──────── DATA TO PROCESS

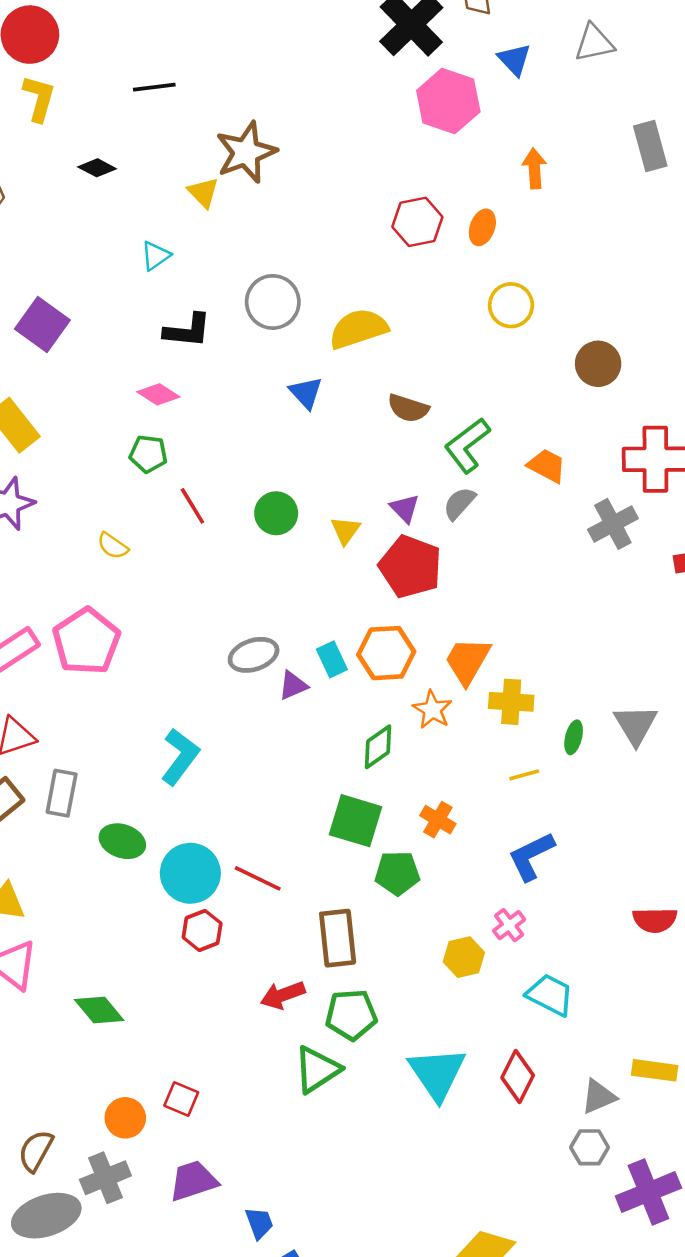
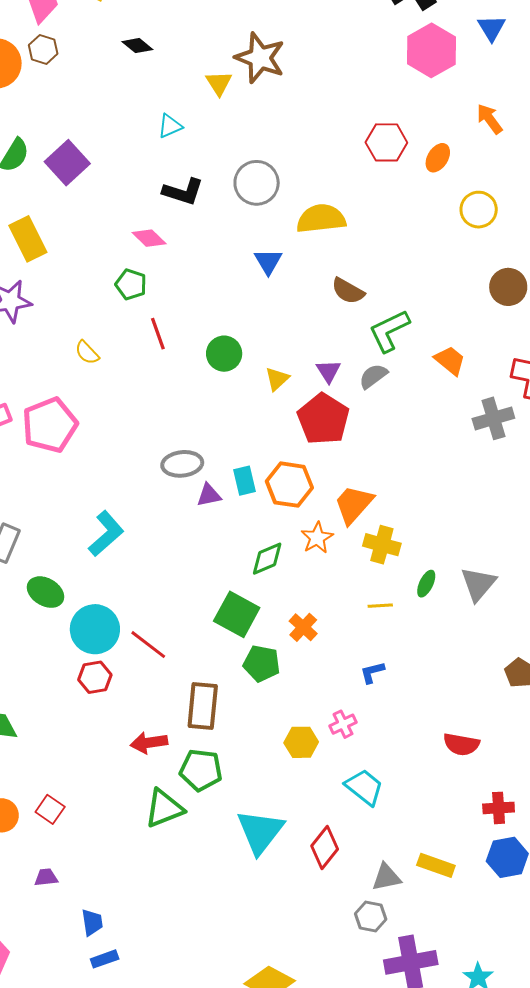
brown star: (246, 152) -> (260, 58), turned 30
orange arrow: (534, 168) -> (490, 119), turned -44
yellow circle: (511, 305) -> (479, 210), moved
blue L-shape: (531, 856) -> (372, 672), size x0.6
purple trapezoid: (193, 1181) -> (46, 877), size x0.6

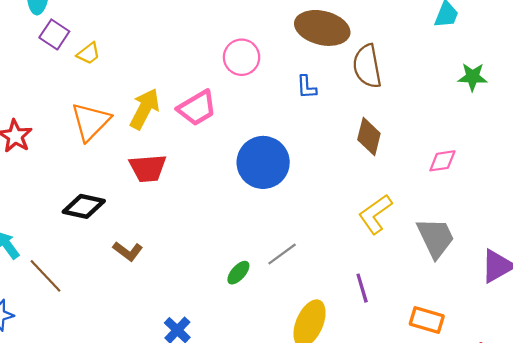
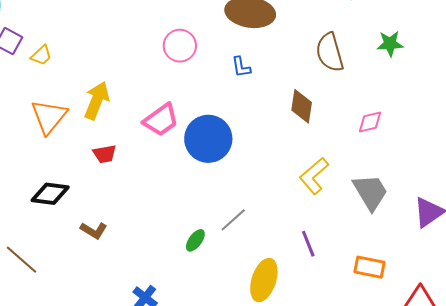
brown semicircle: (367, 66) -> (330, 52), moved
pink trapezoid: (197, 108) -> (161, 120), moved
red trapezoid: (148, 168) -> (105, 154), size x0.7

────────────────

- _WORK REQUEST_
Each entry above should be printed again word for word, with any picture dropped.

- _FINISHED EXERCISE_
brown star: (246, 152) -> (260, 58), turned 30
orange arrow: (534, 168) -> (490, 119), turned -44
yellow circle: (511, 305) -> (479, 210), moved
blue L-shape: (531, 856) -> (372, 672), size x0.6
purple trapezoid: (193, 1181) -> (46, 877), size x0.6

brown semicircle: (367, 66) -> (330, 52), moved
pink trapezoid: (197, 108) -> (161, 120), moved
red trapezoid: (148, 168) -> (105, 154), size x0.7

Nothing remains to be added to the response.